— INPUT FOR THIS TASK —
########################################
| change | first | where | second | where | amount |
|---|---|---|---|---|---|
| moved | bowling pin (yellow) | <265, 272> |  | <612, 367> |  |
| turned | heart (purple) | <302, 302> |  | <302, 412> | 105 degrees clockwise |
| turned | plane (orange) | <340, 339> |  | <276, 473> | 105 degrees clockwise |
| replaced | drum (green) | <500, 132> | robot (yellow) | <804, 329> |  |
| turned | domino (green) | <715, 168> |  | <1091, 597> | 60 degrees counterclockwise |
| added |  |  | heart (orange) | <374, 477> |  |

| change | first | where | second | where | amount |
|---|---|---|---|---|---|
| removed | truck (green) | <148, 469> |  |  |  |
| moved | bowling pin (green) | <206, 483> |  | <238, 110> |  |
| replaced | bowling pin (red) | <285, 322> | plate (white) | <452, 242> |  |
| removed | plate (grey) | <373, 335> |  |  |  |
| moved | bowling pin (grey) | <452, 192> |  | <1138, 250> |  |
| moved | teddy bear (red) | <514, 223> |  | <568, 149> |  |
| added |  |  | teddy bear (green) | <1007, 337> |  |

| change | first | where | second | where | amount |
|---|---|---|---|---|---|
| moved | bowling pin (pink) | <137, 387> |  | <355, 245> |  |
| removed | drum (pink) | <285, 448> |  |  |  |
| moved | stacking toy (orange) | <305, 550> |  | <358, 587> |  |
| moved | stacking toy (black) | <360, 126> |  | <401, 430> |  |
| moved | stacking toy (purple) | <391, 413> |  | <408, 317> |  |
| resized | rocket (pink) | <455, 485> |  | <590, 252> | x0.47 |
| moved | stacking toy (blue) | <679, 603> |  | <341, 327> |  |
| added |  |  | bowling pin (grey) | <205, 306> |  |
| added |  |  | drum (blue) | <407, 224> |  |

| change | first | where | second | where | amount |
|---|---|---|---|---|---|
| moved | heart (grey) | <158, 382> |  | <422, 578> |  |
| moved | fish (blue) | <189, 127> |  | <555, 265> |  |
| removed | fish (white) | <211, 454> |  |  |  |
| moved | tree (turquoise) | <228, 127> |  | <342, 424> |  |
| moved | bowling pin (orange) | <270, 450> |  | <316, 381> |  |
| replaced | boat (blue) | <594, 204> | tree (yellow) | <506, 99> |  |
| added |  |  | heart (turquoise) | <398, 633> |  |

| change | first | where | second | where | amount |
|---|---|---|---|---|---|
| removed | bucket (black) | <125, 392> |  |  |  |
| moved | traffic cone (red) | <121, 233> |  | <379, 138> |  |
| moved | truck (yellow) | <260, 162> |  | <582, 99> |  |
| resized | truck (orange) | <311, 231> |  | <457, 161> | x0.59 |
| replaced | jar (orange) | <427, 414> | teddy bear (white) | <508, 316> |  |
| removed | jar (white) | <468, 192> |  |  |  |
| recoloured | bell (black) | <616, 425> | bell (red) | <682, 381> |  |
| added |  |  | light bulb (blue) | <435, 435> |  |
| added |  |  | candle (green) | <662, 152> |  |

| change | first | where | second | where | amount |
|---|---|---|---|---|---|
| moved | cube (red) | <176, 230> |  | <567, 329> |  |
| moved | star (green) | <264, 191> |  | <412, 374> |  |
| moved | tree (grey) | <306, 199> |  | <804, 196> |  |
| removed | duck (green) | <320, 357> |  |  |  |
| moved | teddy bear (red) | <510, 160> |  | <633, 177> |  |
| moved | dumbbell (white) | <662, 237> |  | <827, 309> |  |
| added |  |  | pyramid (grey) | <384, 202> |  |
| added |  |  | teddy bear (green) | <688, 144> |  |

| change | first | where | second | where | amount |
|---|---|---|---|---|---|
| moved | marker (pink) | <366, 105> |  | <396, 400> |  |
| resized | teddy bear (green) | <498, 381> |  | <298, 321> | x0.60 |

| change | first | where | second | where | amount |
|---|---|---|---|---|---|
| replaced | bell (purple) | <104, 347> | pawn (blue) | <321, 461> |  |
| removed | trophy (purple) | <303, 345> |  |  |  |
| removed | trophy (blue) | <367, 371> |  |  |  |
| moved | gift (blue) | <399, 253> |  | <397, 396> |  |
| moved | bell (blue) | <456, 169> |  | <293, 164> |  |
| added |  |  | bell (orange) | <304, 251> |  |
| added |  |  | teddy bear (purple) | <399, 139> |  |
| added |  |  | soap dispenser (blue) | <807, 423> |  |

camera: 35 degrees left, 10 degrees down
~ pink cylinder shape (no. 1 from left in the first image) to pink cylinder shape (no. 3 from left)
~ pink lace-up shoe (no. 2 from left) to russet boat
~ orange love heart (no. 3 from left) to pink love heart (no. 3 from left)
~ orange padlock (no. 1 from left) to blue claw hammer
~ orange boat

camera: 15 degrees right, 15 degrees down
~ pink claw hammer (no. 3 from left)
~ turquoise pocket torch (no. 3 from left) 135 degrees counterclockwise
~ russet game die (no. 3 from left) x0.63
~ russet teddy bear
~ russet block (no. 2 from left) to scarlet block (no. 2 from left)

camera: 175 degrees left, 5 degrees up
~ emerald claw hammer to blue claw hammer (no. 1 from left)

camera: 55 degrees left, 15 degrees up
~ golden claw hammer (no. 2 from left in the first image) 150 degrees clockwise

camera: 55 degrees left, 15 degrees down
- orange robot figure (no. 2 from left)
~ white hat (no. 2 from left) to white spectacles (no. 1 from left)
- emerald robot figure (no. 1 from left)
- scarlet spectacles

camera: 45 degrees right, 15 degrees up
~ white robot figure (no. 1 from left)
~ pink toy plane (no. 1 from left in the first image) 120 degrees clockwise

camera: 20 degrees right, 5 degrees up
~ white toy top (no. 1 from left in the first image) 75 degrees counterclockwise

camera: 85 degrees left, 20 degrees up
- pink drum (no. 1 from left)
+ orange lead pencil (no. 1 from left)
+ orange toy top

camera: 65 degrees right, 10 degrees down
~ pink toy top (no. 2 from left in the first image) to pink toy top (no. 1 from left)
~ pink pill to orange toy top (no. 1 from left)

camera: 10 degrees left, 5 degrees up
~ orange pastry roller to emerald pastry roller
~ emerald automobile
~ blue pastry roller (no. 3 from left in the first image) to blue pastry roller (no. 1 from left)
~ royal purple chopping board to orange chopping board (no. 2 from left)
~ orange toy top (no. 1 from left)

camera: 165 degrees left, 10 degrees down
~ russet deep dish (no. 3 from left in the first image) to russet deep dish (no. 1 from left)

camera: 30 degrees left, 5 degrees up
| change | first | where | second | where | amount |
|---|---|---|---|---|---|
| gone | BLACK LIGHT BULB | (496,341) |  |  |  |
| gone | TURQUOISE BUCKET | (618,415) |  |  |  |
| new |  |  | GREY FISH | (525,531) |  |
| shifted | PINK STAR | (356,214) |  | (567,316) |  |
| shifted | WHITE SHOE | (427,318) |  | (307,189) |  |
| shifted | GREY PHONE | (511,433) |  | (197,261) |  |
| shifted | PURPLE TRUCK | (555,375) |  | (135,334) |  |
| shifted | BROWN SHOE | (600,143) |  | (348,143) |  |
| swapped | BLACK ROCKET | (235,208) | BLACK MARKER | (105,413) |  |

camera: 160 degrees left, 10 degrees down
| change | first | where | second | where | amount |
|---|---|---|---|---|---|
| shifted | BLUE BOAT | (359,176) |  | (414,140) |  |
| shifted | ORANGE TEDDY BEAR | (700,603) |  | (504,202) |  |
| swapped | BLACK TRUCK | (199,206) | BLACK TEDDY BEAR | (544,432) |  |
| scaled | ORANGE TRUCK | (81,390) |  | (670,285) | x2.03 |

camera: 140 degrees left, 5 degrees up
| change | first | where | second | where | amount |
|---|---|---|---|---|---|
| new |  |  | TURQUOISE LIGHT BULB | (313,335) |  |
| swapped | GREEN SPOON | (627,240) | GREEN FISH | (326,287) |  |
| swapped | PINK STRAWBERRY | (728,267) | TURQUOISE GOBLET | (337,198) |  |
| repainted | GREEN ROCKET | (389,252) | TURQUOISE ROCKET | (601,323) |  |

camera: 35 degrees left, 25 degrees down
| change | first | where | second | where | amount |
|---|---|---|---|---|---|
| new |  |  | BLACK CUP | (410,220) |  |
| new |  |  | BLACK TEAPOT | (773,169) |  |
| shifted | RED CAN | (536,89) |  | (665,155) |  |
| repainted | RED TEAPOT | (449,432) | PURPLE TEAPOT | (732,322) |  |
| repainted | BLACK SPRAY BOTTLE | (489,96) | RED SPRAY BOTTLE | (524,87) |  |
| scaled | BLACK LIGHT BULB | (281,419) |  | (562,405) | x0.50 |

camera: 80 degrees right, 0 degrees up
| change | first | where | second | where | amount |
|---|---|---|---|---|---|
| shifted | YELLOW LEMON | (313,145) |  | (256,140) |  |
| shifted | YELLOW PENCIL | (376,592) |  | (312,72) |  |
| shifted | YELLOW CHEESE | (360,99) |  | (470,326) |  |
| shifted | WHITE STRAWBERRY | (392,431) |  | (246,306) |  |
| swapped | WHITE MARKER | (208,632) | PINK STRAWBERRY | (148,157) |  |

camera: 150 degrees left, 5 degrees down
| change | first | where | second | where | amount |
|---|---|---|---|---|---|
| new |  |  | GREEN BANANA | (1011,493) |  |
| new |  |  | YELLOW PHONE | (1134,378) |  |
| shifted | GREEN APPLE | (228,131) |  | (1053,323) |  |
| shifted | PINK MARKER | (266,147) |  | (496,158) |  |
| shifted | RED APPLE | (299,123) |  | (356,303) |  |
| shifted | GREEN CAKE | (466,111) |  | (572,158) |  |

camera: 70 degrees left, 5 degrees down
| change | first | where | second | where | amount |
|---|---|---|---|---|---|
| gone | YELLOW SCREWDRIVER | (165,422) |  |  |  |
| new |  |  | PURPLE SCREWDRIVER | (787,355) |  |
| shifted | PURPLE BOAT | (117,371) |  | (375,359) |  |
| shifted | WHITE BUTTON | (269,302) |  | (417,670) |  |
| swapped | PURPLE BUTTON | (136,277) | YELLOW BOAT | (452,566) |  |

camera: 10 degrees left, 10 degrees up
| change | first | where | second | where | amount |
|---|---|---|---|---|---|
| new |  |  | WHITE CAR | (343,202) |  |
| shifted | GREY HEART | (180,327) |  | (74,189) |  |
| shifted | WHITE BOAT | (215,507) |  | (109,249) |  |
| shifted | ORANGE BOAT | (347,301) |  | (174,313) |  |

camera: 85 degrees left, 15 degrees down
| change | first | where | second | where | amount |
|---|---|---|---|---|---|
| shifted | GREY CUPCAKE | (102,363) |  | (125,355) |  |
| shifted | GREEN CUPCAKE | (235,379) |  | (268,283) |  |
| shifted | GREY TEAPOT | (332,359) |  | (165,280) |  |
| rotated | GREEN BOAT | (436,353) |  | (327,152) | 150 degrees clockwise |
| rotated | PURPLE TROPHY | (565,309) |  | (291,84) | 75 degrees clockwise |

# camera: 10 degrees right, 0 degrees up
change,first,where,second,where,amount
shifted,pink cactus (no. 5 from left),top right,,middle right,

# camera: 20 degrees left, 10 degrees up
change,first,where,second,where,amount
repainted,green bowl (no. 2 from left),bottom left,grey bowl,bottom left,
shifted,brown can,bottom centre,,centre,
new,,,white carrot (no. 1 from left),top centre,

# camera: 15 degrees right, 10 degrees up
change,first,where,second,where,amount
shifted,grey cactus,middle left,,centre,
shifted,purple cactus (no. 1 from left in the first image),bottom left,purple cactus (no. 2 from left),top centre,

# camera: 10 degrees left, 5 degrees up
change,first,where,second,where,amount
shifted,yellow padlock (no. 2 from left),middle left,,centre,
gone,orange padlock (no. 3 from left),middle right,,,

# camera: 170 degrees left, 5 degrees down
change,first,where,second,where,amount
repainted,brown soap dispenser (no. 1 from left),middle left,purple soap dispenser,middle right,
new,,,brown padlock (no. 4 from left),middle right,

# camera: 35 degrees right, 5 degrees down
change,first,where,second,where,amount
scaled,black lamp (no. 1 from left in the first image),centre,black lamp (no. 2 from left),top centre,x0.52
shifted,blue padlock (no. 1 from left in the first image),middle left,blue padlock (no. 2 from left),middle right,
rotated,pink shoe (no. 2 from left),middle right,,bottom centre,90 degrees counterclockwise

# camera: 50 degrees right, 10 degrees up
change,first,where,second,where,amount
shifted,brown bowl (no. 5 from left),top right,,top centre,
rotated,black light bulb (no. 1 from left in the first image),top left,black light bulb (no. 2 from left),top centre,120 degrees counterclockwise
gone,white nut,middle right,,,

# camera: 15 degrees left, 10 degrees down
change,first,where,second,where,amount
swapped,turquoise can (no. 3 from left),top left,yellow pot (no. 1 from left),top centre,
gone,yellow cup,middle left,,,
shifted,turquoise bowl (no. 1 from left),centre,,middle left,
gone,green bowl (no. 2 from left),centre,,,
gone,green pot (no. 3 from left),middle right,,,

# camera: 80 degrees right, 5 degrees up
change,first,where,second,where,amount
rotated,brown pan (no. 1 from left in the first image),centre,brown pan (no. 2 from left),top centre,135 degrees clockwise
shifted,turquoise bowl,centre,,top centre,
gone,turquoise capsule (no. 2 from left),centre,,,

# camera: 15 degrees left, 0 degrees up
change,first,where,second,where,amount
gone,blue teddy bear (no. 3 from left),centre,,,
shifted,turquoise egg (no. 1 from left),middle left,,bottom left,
########################################
— DIRECTIONS —
In the listing above, the lines from the one containing "412> | 105 degrees clockwise |" through the one containing "degrees counterclockwise |" must be set down exactly, with no other lines.

— FINISHED EXERCISE —
| turned | heart (purple) | <302, 302> |  | <302, 412> | 105 degrees clockwise |
| turned | plane (orange) | <340, 339> |  | <276, 473> | 105 degrees clockwise |
| replaced | drum (green) | <500, 132> | robot (yellow) | <804, 329> |  |
| turned | domino (green) | <715, 168> |  | <1091, 597> | 60 degrees counterclockwise |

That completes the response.